* Input data:

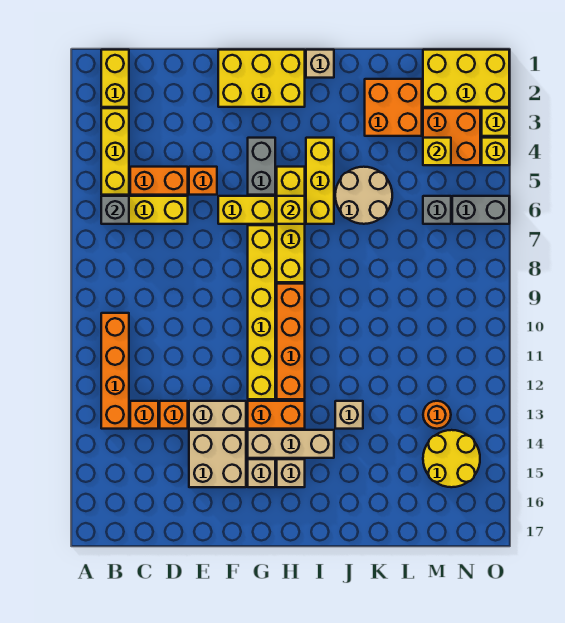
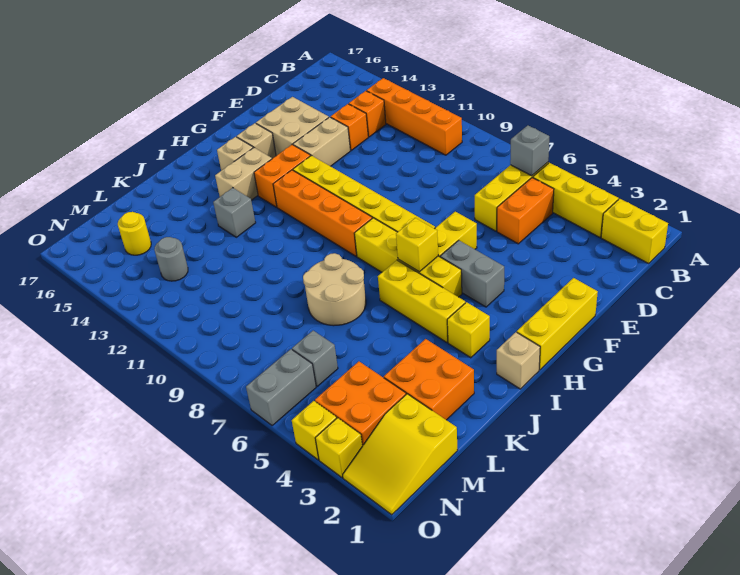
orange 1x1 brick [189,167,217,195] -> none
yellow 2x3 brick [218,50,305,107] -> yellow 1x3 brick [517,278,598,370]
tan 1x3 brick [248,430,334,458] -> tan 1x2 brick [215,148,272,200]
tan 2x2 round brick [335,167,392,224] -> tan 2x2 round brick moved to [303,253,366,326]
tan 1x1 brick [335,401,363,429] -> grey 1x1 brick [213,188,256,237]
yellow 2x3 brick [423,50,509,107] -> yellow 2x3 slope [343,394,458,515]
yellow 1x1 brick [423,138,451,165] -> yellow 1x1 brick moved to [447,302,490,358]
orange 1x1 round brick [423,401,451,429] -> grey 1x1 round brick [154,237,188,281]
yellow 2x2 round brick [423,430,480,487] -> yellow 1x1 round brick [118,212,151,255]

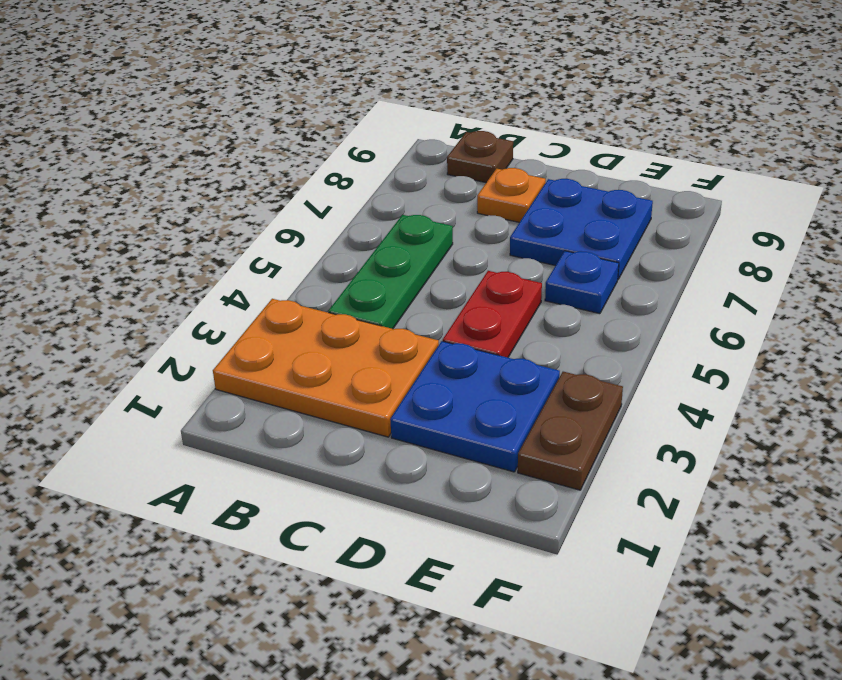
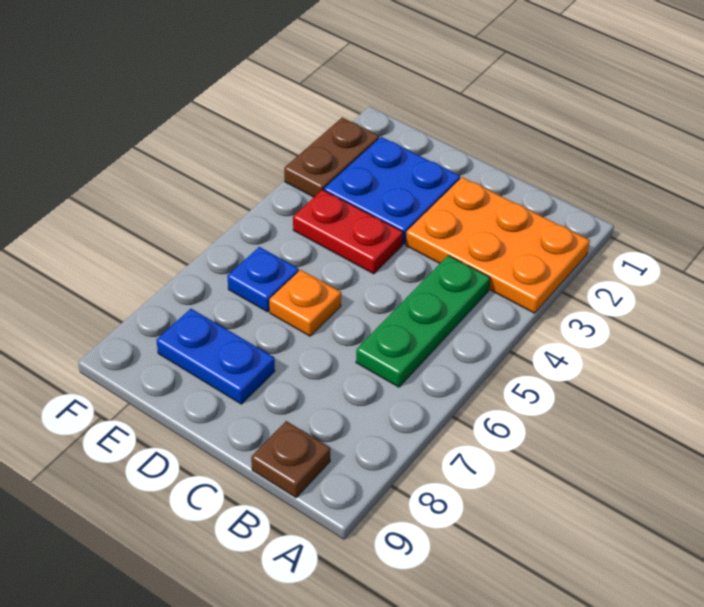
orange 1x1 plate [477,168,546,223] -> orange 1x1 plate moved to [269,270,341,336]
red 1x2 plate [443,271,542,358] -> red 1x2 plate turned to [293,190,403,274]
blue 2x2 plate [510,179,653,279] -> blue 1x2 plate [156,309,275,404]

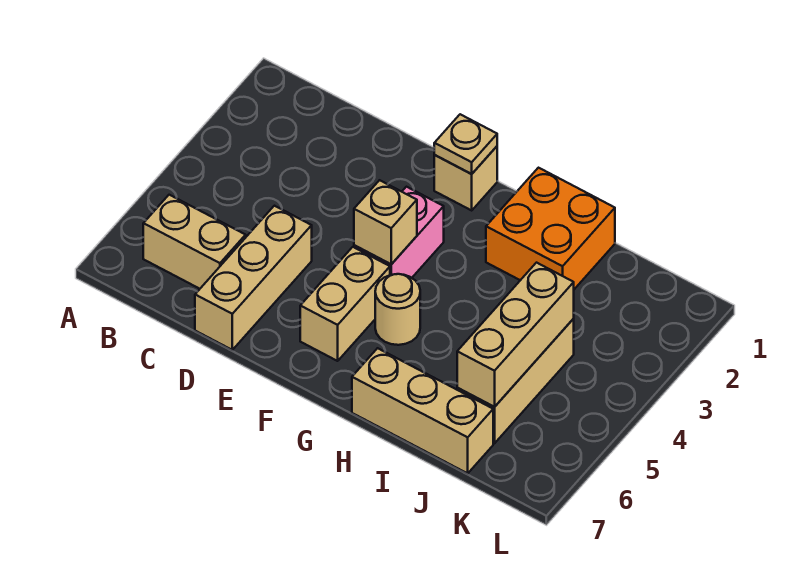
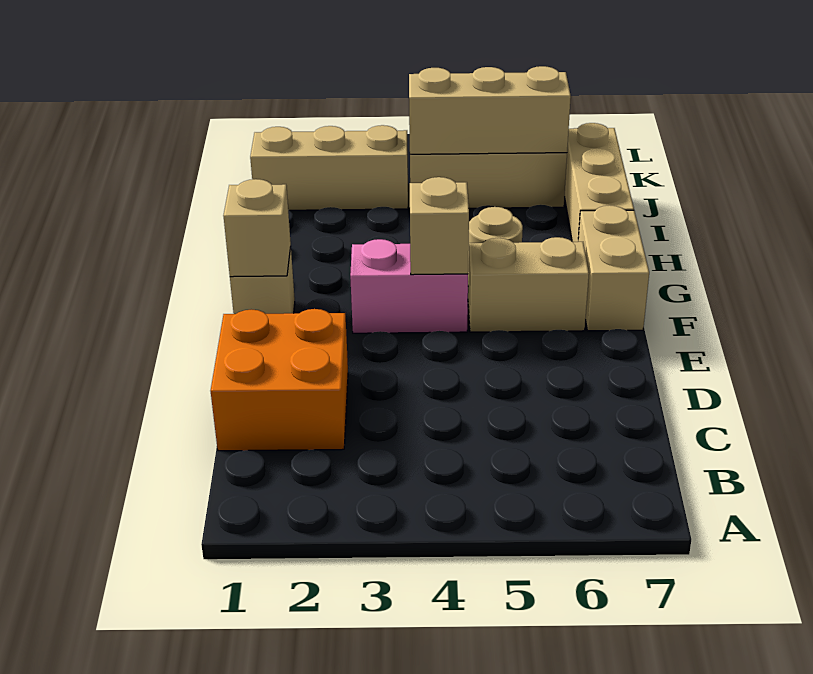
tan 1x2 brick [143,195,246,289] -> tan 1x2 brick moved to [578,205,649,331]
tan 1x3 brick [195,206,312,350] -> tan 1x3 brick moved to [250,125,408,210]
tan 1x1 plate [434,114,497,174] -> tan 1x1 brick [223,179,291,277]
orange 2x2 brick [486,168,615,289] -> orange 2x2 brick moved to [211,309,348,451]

* Instructions for the task: Please repeat the data verbatim and leave the pictures out of your copy.

* Your solution:
orange 1x1 brick [189,167,217,195] -> none
yellow 2x3 brick [218,50,305,107] -> yellow 1x3 brick [517,278,598,370]
tan 1x3 brick [248,430,334,458] -> tan 1x2 brick [215,148,272,200]
tan 2x2 round brick [335,167,392,224] -> tan 2x2 round brick moved to [303,253,366,326]
tan 1x1 brick [335,401,363,429] -> grey 1x1 brick [213,188,256,237]
yellow 2x3 brick [423,50,509,107] -> yellow 2x3 slope [343,394,458,515]
yellow 1x1 brick [423,138,451,165] -> yellow 1x1 brick moved to [447,302,490,358]
orange 1x1 round brick [423,401,451,429] -> grey 1x1 round brick [154,237,188,281]
yellow 2x2 round brick [423,430,480,487] -> yellow 1x1 round brick [118,212,151,255]

orange 1x1 plate [477,168,546,223] -> orange 1x1 plate moved to [269,270,341,336]
red 1x2 plate [443,271,542,358] -> red 1x2 plate turned to [293,190,403,274]
blue 2x2 plate [510,179,653,279] -> blue 1x2 plate [156,309,275,404]

tan 1x2 brick [143,195,246,289] -> tan 1x2 brick moved to [578,205,649,331]
tan 1x3 brick [195,206,312,350] -> tan 1x3 brick moved to [250,125,408,210]
tan 1x1 plate [434,114,497,174] -> tan 1x1 brick [223,179,291,277]
orange 2x2 brick [486,168,615,289] -> orange 2x2 brick moved to [211,309,348,451]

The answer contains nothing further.